* [TASK BRIEF]: So that the copy stays text only, transcribe the data below exactly and exclude the images.

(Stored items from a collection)
*****
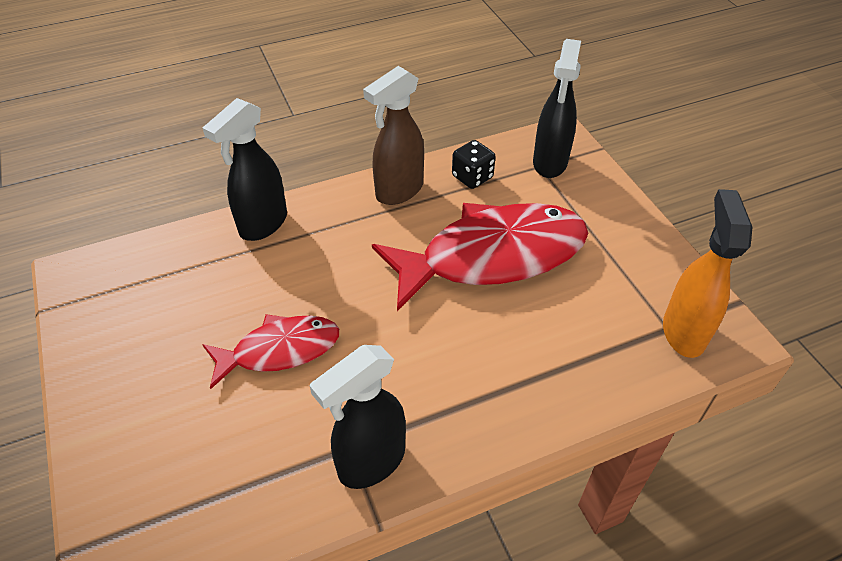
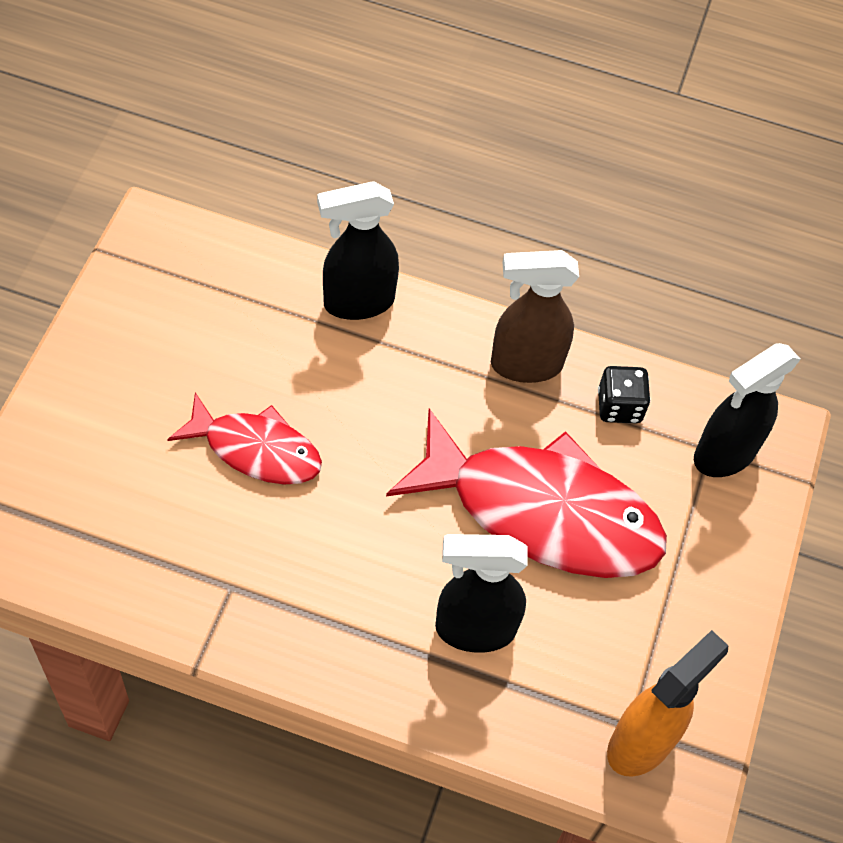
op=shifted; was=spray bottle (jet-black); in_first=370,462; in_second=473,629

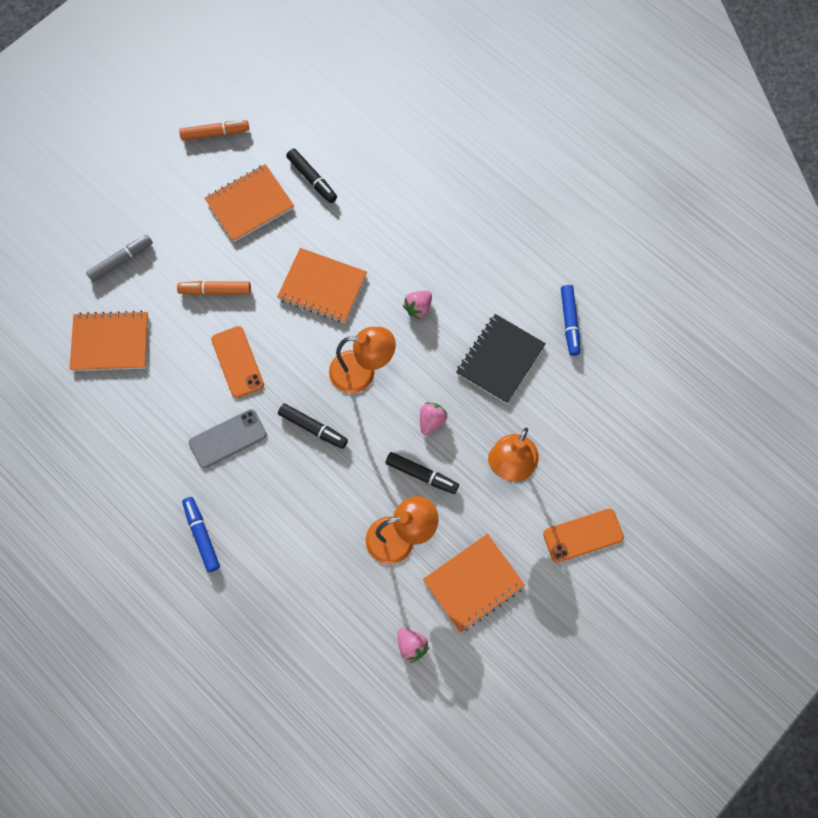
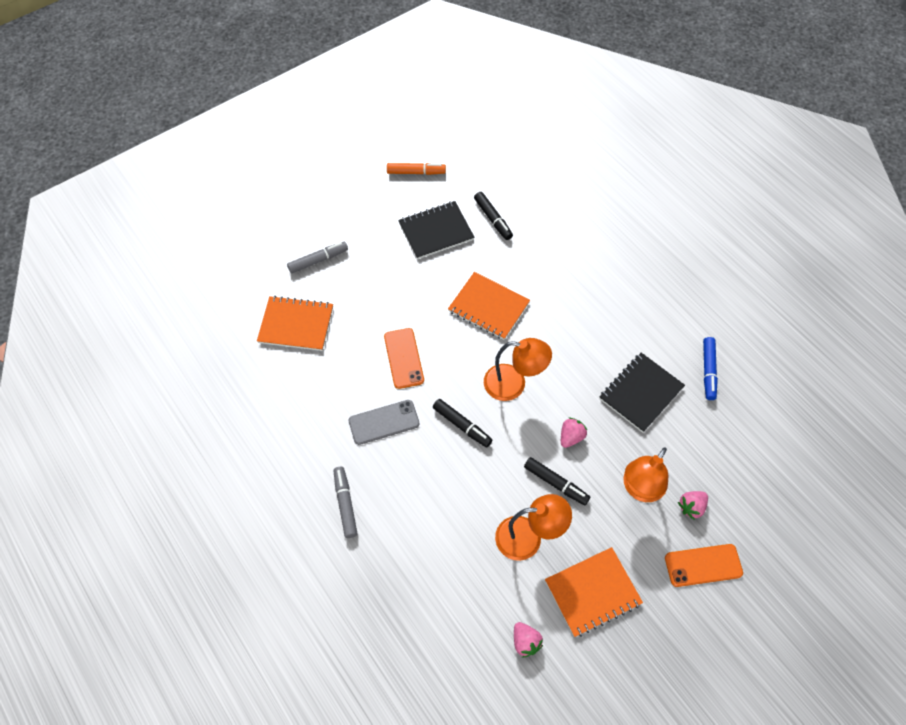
op=gone; was=marker pen (orange-coloured); in_first=215,291
op=repainted; was=marker pen (cobalt); now=marker pen (grey); in_first=202,535; in_second=345,504
op=repainted; was=notebook (orange-coloured); now=notebook (jet-black); in_first=250,204; in_second=436,231
op=shifted; was=berry (rosy); in_first=418,308; in_second=691,507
*****
* [EXPECTED OUTPUT]:
op=shifted; was=spray bottle (jet-black); in_first=370,462; in_second=473,629

op=gone; was=marker pen (orange-coloured); in_first=215,291
op=repainted; was=marker pen (cobalt); now=marker pen (grey); in_first=202,535; in_second=345,504
op=repainted; was=notebook (orange-coloured); now=notebook (jet-black); in_first=250,204; in_second=436,231
op=shifted; was=berry (rosy); in_first=418,308; in_second=691,507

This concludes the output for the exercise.